Segment Start: Material provided

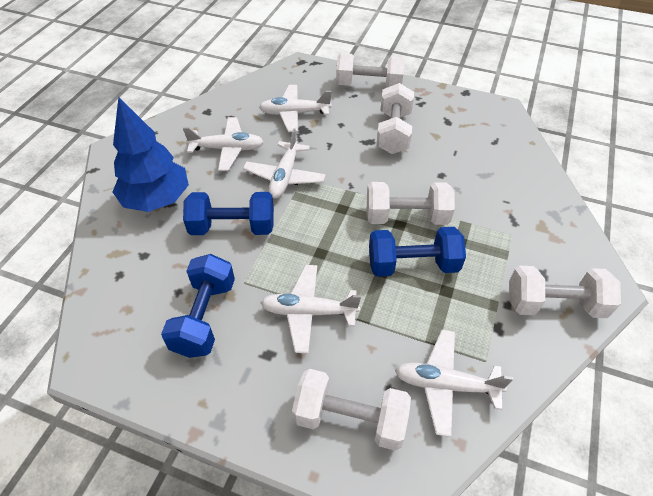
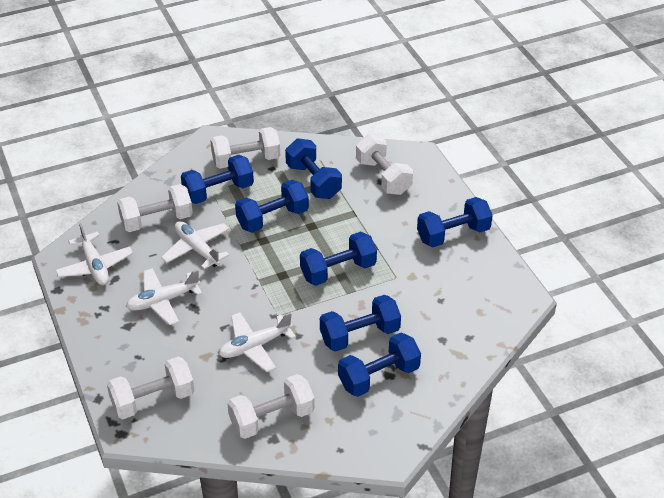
blue dumbbell: 3 -> 7
blue tree: 1 -> 0
white plane: 5 -> 4

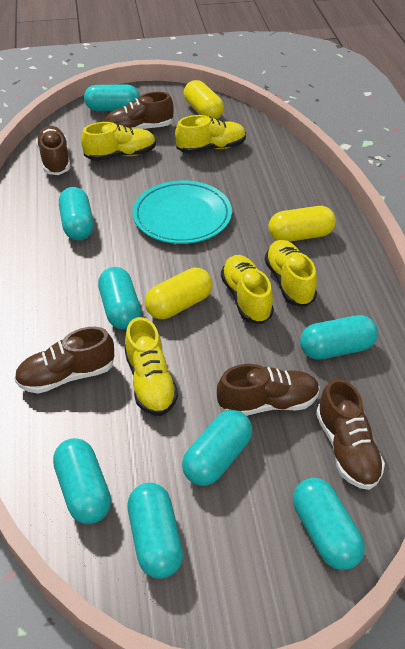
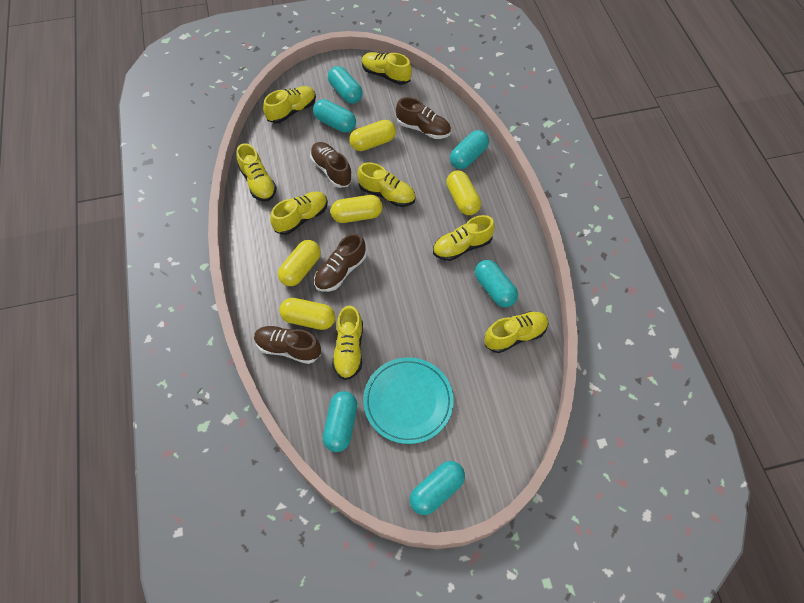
brown shoe: 5 -> 4
turquoise capsule: 8 -> 6
yellow capsule: 3 -> 5
yellow shoe: 5 -> 8

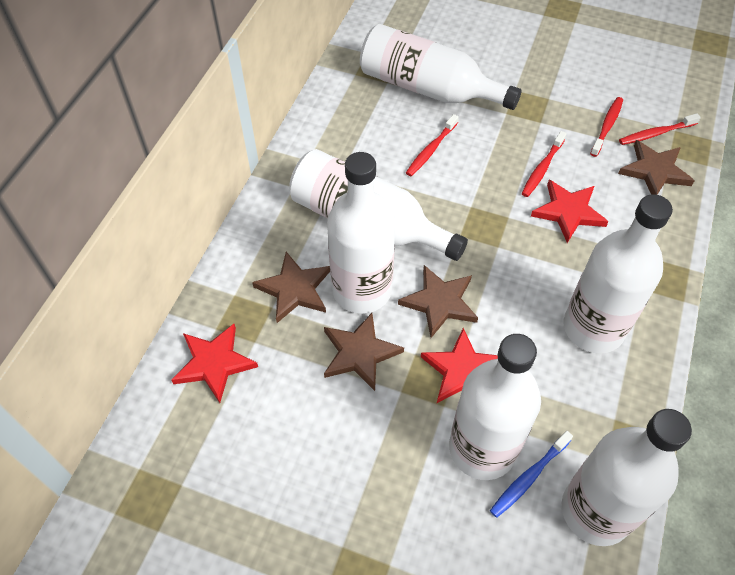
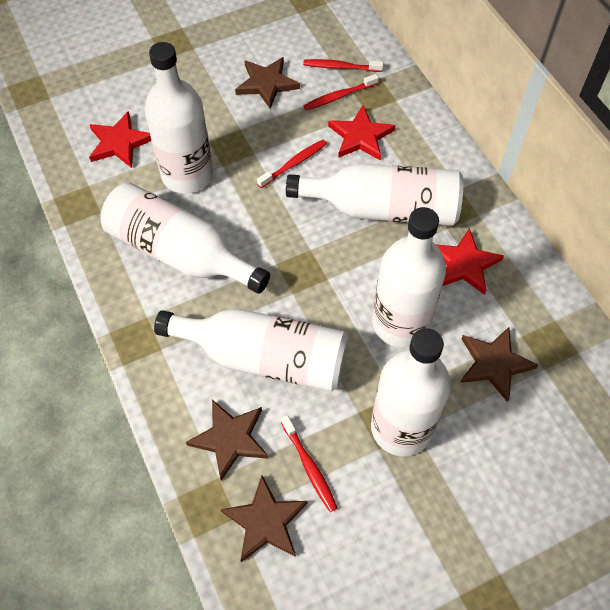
blue toothbrush: 1 -> 0

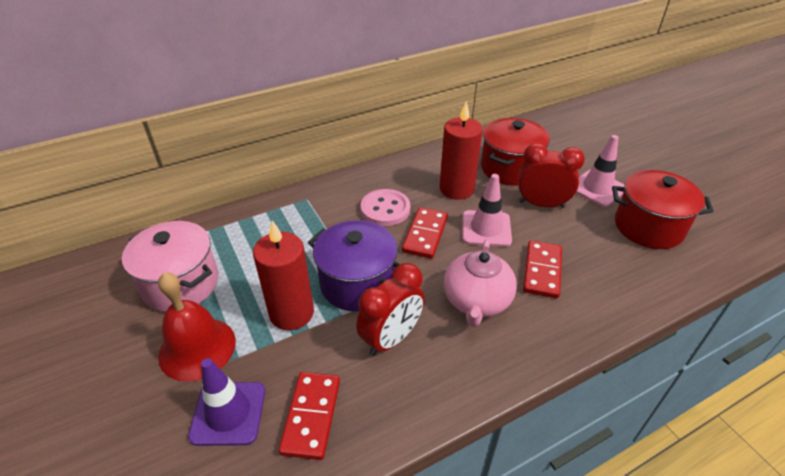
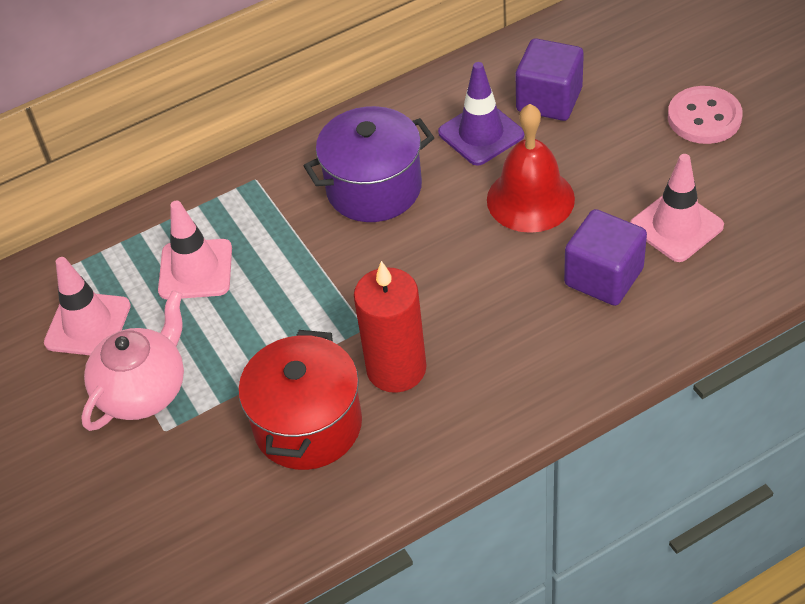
pink pot: 1 -> 0
pink traffic cone: 2 -> 3
purple cube: 0 -> 2
red candle: 2 -> 1
red clock: 2 -> 0
red domino: 3 -> 0
red pot: 2 -> 1

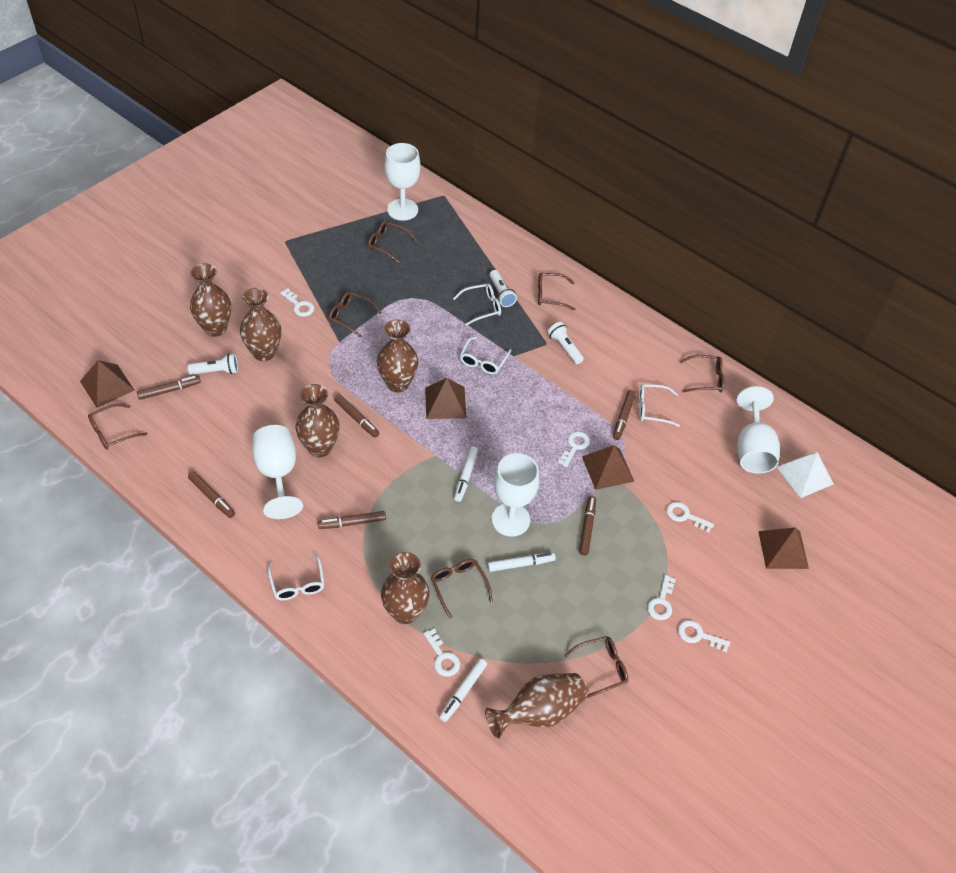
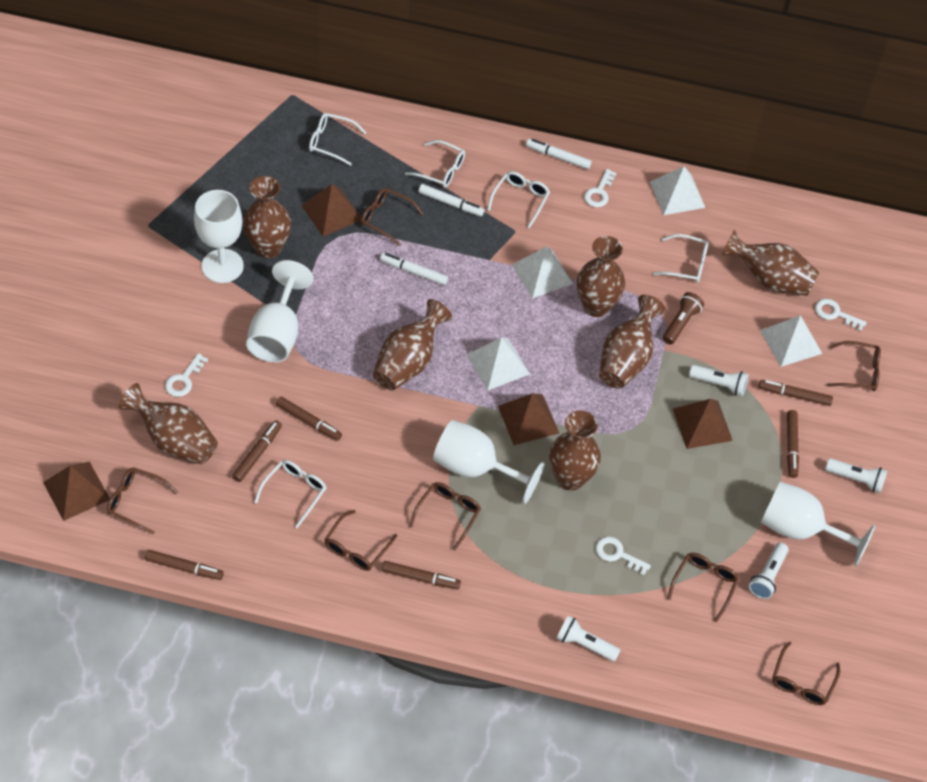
brown flashlight: 0 -> 1
brown vase: 6 -> 7
white flashlight: 3 -> 4
white glasses: 4 -> 5
white key: 6 -> 4
white pyramid: 1 -> 4

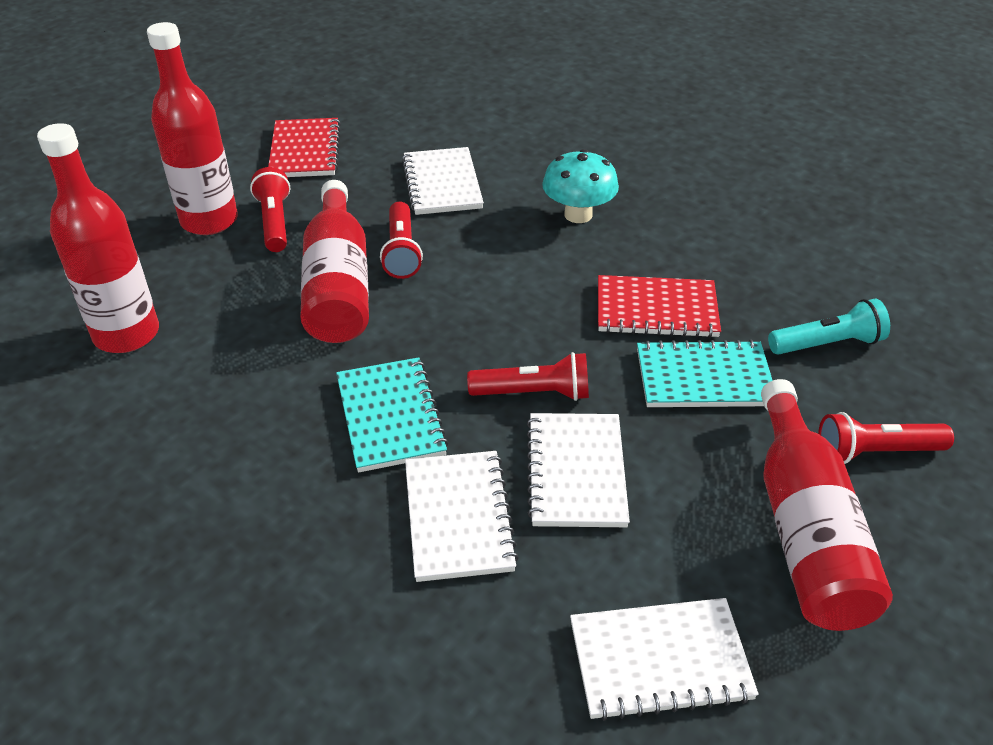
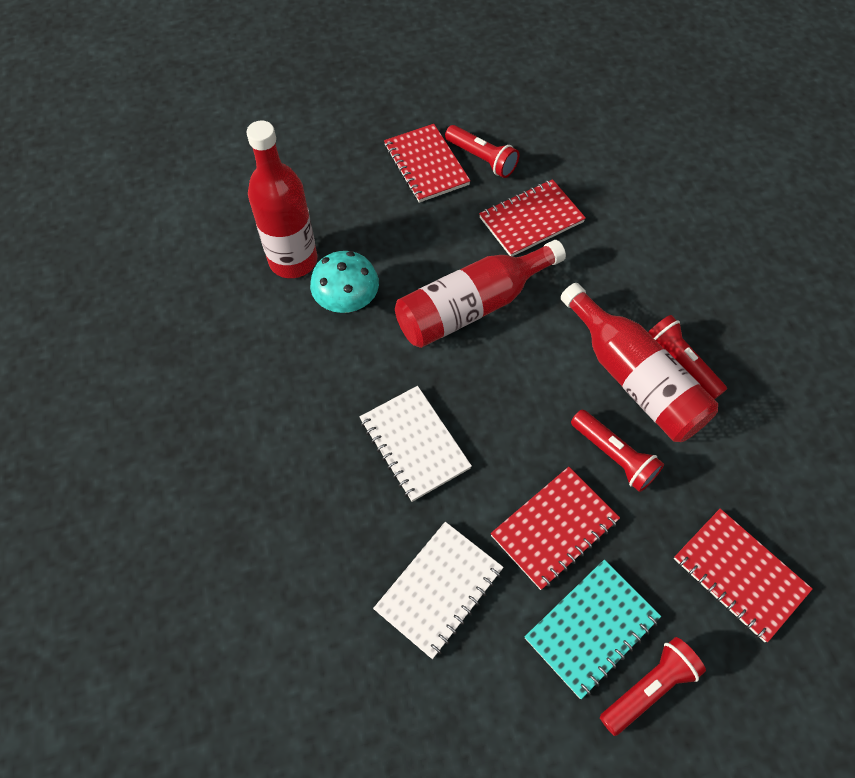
red bottle: 4 -> 3
red notebook: 2 -> 4
turquoise flashlight: 1 -> 0
turquoise notebook: 2 -> 1
white notebook: 4 -> 2

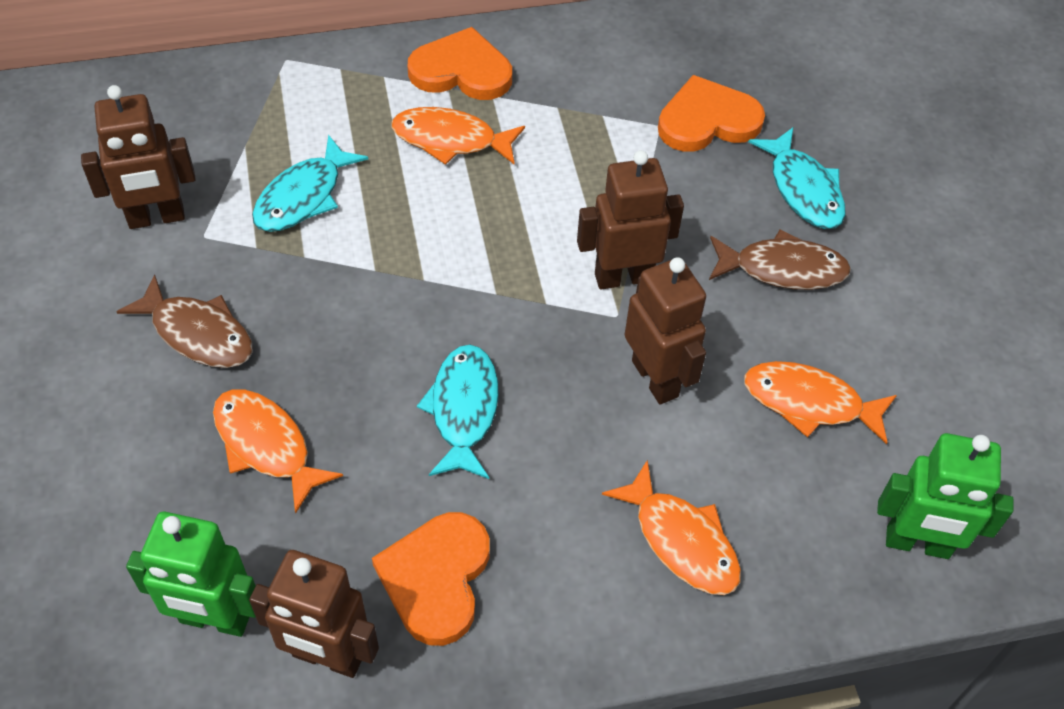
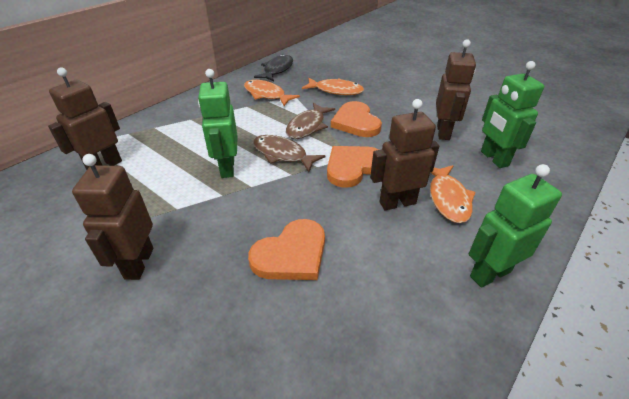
black fish: 0 -> 1
green robot: 2 -> 3
orange fish: 4 -> 3
turquoise fish: 3 -> 0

Segment End: Material provided

» **Exercise prompt**:
Copy all the lines from the data above that hold the word "capsule".

» **Output of the exercise**:
turquoise capsule: 8 -> 6
yellow capsule: 3 -> 5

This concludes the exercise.